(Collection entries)
────────────────────────────────────────
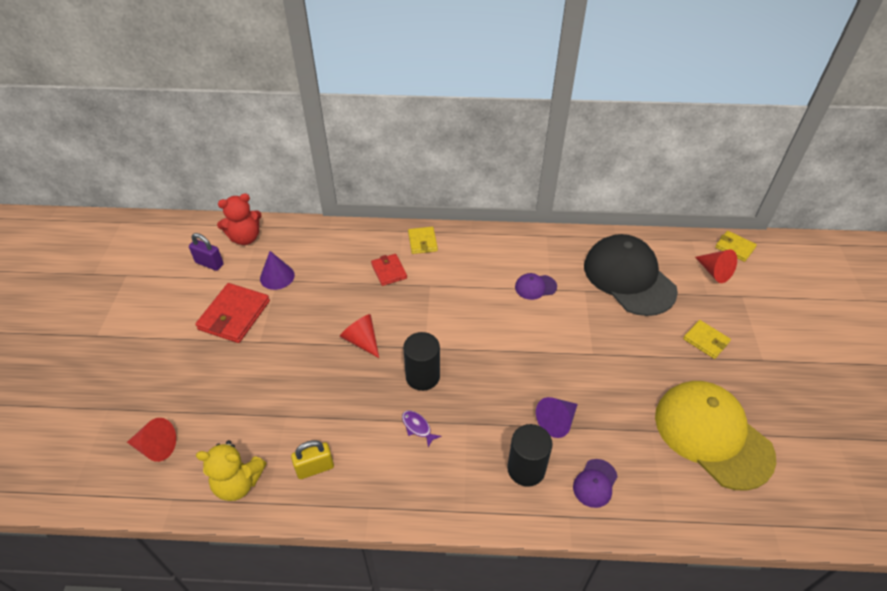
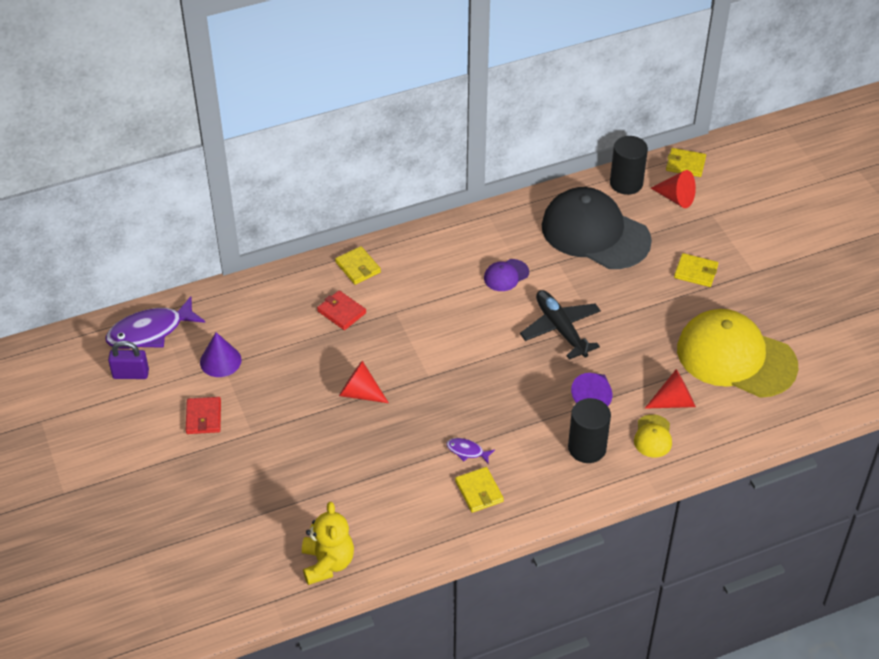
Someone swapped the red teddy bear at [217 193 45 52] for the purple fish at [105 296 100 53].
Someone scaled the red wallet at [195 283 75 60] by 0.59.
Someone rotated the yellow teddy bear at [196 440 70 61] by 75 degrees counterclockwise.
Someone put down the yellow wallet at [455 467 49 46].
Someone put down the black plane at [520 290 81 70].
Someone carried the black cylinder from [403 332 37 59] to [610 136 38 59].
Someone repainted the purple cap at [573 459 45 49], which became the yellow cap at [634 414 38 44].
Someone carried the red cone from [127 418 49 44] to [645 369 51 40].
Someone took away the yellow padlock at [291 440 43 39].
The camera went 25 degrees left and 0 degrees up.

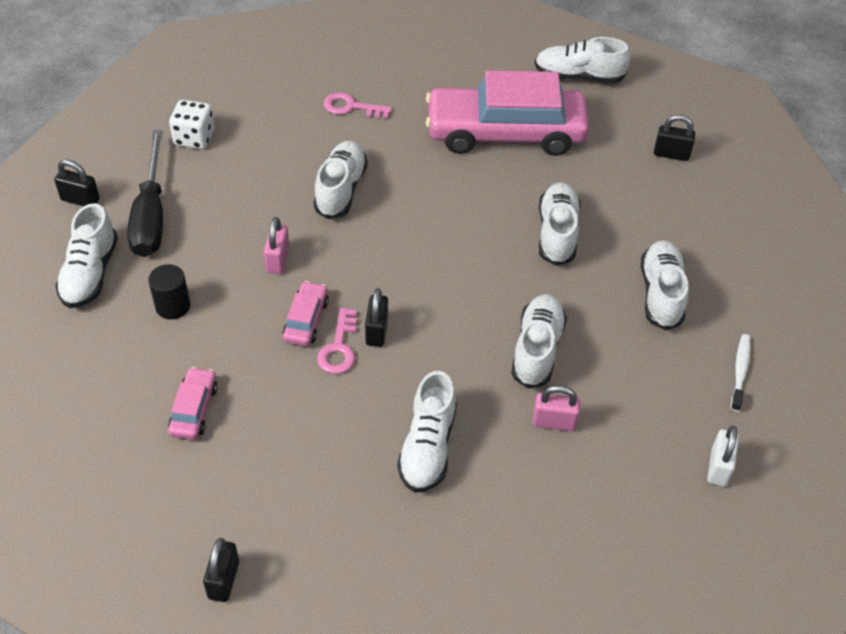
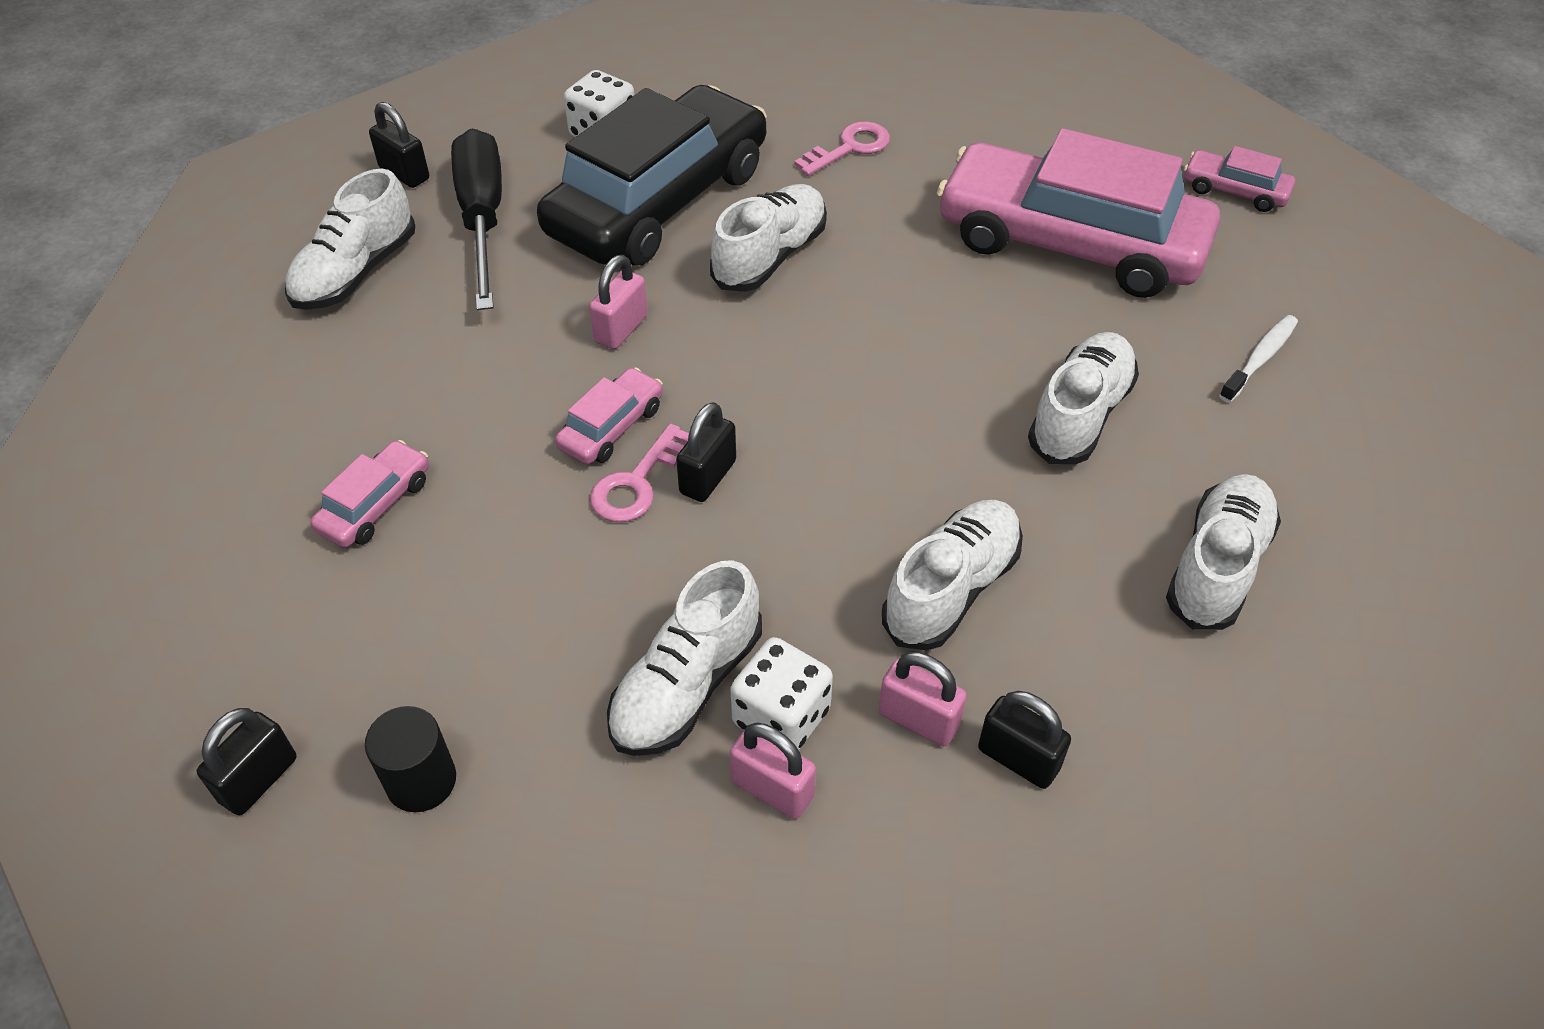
Someone carried the black cylinder from [148 264 43 55] to [365 706 91 106].
Someone rotated the black screwdriver at [127 130 36 127] by 150 degrees clockwise.
Someone put down the black car at [537 85 230 180].
Someone put down the white dice at [730 637 103 113].
Someone put down the pink padlock at [730 722 86 97].
Someone rotated the pink key at [324 92 68 26] by 105 degrees clockwise.
Someone carried the black padlock from [654 115 42 46] to [978 691 93 98].
Someone swapped the white shoe at [535 37 95 47] for the pink car at [1184 146 111 66].
Someone carried the white toothbrush from [731 334 20 78] to [1219 315 79 88].
Someone took away the white padlock at [707 426 32 60].
The camera went 25 degrees right and 0 degrees up.

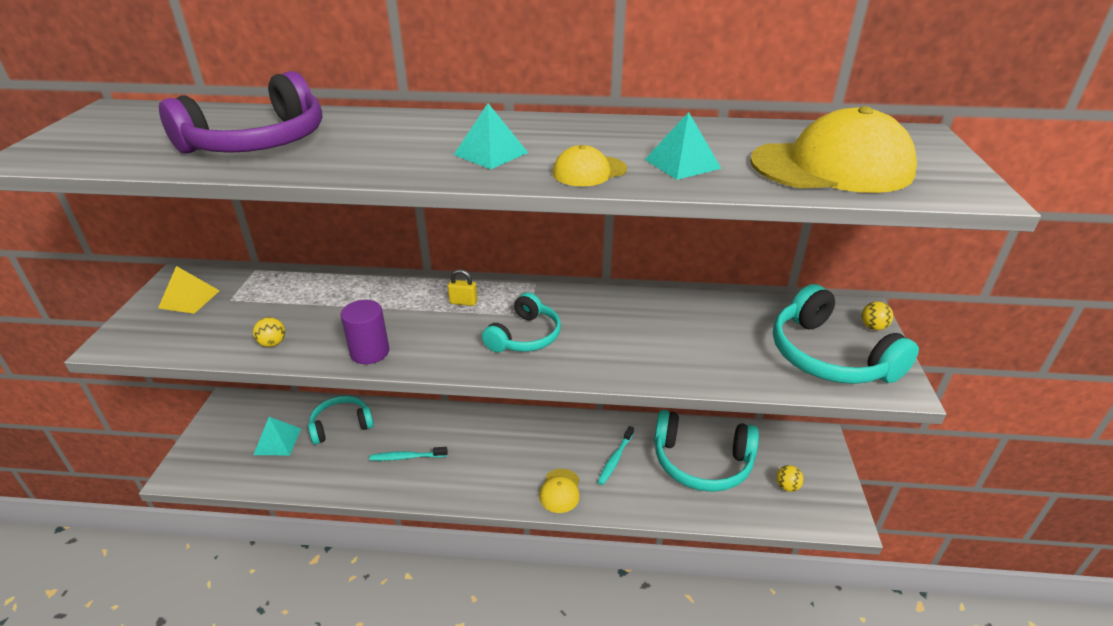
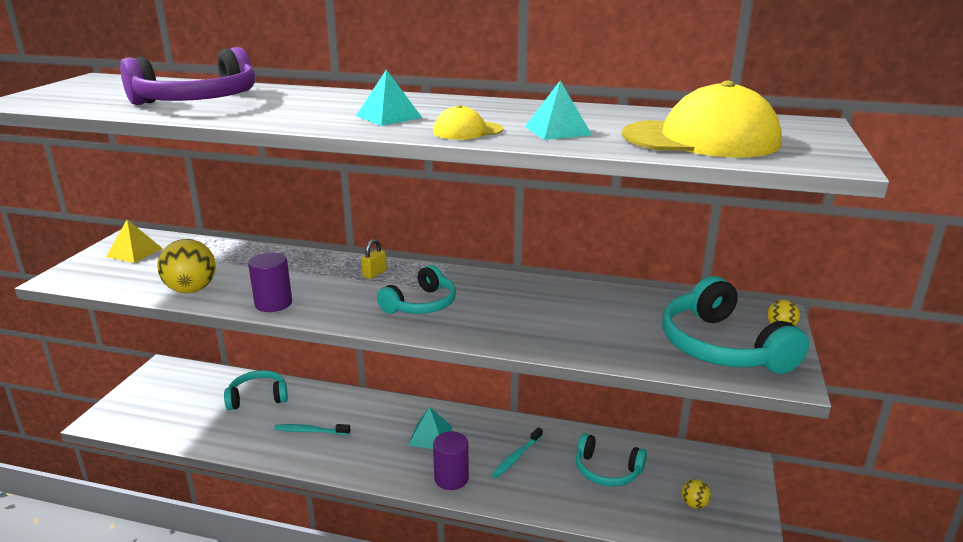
Someone scaled the yellow ball at [253 317 32 30] by 1.96.
Someone rotated the yellow padlock at [448 269 29 37] by 75 degrees counterclockwise.
Someone carried the turquoise pyramid from [254 417 47 38] to [408 407 45 42].
Someone swapped the yellow cap at [539 469 41 44] for the purple cylinder at [433 432 36 58].
Someone scaled the turquoise headphones at [654 410 105 82] by 0.63.
The camera went 10 degrees right and 10 degrees down.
────────────────────────────────────────
What you have to do —
Could the entries above be copied out exactly, with no pictures included?

Solution —
Someone swapped the red teddy bear at [217 193 45 52] for the purple fish at [105 296 100 53].
Someone scaled the red wallet at [195 283 75 60] by 0.59.
Someone rotated the yellow teddy bear at [196 440 70 61] by 75 degrees counterclockwise.
Someone put down the yellow wallet at [455 467 49 46].
Someone put down the black plane at [520 290 81 70].
Someone carried the black cylinder from [403 332 37 59] to [610 136 38 59].
Someone repainted the purple cap at [573 459 45 49], which became the yellow cap at [634 414 38 44].
Someone carried the red cone from [127 418 49 44] to [645 369 51 40].
Someone took away the yellow padlock at [291 440 43 39].
The camera went 25 degrees left and 0 degrees up.

Someone carried the black cylinder from [148 264 43 55] to [365 706 91 106].
Someone rotated the black screwdriver at [127 130 36 127] by 150 degrees clockwise.
Someone put down the black car at [537 85 230 180].
Someone put down the white dice at [730 637 103 113].
Someone put down the pink padlock at [730 722 86 97].
Someone rotated the pink key at [324 92 68 26] by 105 degrees clockwise.
Someone carried the black padlock from [654 115 42 46] to [978 691 93 98].
Someone swapped the white shoe at [535 37 95 47] for the pink car at [1184 146 111 66].
Someone carried the white toothbrush from [731 334 20 78] to [1219 315 79 88].
Someone took away the white padlock at [707 426 32 60].
The camera went 25 degrees right and 0 degrees up.

Someone scaled the yellow ball at [253 317 32 30] by 1.96.
Someone rotated the yellow padlock at [448 269 29 37] by 75 degrees counterclockwise.
Someone carried the turquoise pyramid from [254 417 47 38] to [408 407 45 42].
Someone swapped the yellow cap at [539 469 41 44] for the purple cylinder at [433 432 36 58].
Someone scaled the turquoise headphones at [654 410 105 82] by 0.63.
The camera went 10 degrees right and 10 degrees down.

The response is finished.